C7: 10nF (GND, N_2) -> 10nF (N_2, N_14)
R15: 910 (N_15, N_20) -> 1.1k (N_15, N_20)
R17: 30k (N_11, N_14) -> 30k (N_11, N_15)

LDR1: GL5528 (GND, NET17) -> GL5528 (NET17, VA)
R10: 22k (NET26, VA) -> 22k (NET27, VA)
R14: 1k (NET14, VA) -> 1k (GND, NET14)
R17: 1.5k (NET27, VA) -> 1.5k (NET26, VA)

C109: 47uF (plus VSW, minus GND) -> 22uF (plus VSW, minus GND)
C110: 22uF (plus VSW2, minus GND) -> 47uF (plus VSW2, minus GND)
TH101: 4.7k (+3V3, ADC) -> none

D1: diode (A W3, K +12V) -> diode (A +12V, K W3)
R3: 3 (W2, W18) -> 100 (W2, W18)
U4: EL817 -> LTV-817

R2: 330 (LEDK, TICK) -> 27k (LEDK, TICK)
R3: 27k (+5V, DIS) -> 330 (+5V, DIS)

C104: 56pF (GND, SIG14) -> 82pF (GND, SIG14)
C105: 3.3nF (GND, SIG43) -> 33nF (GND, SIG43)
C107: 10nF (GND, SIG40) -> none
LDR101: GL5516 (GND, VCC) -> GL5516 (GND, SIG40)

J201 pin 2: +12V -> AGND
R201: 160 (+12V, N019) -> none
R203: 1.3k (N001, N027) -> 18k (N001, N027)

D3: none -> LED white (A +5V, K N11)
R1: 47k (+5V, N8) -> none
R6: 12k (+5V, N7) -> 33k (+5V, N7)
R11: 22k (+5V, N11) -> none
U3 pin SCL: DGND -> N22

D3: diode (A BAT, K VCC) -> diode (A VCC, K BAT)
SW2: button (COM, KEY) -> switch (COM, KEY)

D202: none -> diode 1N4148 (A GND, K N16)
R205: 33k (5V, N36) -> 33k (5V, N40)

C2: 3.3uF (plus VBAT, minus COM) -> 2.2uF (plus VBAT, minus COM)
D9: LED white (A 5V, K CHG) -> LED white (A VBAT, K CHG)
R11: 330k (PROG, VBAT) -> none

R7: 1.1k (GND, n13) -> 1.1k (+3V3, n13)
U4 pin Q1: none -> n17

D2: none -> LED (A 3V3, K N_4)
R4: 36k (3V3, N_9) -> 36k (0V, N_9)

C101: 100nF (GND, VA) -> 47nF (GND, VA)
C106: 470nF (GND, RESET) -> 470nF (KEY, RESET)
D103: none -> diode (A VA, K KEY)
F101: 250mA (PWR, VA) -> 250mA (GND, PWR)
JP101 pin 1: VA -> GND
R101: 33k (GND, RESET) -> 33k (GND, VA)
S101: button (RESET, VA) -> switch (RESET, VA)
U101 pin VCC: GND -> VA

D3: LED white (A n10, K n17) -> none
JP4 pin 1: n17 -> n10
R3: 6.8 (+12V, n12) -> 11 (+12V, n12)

**Aim of the task:**
Where a line of the listing contains "diode", count it; your answer must be only the resulting number.

**Answer:**
4